• What is needed
Scan the data below for the string "minus". Show every line where it turns up.

Items from a dataset:
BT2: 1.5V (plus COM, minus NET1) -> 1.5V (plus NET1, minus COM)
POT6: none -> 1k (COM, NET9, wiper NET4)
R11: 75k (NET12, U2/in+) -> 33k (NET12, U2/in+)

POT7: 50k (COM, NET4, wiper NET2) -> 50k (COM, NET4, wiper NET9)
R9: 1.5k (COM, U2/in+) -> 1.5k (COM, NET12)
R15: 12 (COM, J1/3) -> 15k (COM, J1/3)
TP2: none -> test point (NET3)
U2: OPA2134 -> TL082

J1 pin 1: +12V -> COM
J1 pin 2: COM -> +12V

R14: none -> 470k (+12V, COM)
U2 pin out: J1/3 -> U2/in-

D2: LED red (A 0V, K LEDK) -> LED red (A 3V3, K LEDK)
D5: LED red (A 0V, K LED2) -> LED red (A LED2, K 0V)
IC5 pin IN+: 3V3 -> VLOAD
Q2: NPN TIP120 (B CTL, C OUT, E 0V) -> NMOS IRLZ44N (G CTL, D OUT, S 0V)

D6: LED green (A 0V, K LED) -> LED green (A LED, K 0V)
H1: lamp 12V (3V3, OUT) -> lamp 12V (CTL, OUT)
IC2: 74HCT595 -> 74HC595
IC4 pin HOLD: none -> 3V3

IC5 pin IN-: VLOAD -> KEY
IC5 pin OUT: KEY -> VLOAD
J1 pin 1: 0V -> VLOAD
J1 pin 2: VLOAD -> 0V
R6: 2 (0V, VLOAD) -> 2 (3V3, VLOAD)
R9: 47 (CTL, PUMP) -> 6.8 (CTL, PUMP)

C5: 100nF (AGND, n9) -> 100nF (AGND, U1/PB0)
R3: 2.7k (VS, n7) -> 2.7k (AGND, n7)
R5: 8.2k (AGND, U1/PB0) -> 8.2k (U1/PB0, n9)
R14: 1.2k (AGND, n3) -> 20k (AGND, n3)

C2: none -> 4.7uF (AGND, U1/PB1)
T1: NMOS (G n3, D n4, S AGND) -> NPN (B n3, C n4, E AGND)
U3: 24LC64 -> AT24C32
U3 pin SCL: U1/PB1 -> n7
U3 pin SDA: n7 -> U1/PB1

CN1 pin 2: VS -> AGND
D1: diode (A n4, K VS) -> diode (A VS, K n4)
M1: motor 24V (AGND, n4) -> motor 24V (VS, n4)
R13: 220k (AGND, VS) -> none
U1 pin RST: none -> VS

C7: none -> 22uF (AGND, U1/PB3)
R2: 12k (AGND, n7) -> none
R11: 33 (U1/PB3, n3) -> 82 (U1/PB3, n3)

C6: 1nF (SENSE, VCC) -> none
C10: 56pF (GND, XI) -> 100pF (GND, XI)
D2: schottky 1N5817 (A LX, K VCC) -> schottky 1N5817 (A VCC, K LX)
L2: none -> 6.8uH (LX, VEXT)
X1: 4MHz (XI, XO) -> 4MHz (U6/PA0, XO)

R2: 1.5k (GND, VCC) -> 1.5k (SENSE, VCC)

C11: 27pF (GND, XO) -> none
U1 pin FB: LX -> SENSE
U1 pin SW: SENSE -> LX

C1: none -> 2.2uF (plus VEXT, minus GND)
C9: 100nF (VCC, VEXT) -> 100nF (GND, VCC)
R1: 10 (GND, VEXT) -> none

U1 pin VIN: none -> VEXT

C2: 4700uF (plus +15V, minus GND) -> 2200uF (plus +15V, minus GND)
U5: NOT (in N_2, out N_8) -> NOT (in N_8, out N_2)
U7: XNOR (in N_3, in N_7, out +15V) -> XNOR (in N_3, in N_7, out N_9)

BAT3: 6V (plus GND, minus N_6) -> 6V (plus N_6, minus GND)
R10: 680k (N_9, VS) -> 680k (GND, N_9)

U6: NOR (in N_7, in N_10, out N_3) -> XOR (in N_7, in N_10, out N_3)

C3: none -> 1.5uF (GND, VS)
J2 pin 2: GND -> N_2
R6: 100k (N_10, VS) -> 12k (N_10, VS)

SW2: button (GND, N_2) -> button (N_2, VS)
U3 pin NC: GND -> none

• Written response
BT2: 1.5V (plus COM, minus NET1) -> 1.5V (plus NET1, minus COM)
C1: none -> 2.2uF (plus VEXT, minus GND)
C2: 4700uF (plus +15V, minus GND) -> 2200uF (plus +15V, minus GND)
BAT3: 6V (plus GND, minus N_6) -> 6V (plus N_6, minus GND)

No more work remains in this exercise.